■ EXERCISE: The entries below are to be returned as written, with all pictures dropped.
MATERIAL TO PROCESS START
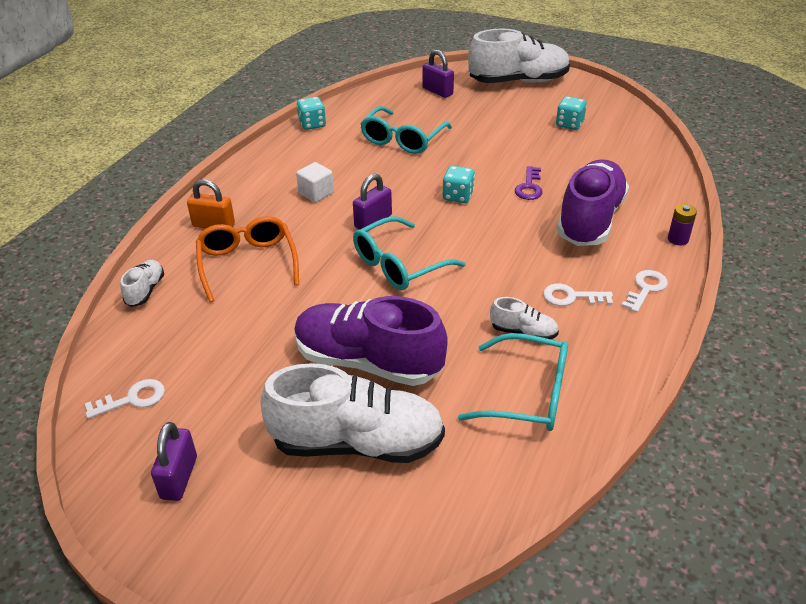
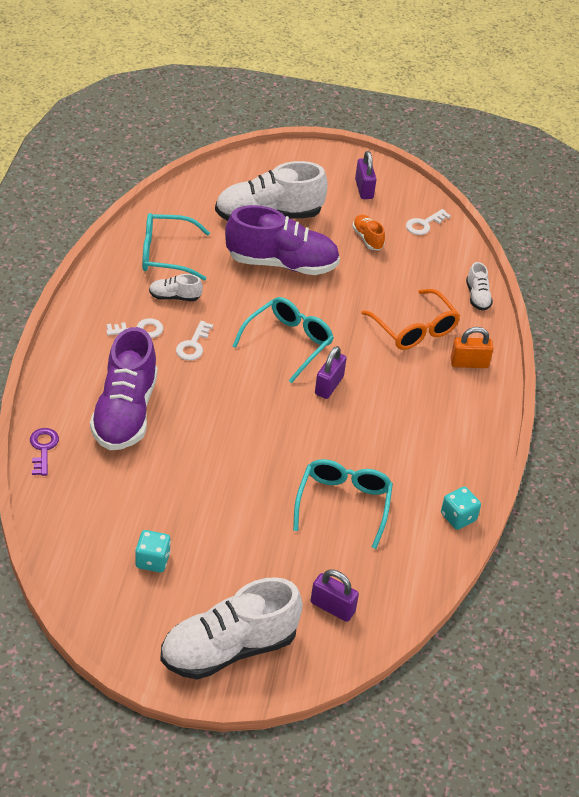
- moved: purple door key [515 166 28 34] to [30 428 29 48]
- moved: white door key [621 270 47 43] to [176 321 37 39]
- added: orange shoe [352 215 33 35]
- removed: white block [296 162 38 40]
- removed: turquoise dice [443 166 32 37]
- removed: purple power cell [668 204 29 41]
MATERIAL TO PROCESS END
■ RESPONSE BELOW:
- moved: purple door key [515 166 28 34] to [30 428 29 48]
- moved: white door key [621 270 47 43] to [176 321 37 39]
- added: orange shoe [352 215 33 35]
- removed: white block [296 162 38 40]
- removed: turquoise dice [443 166 32 37]
- removed: purple power cell [668 204 29 41]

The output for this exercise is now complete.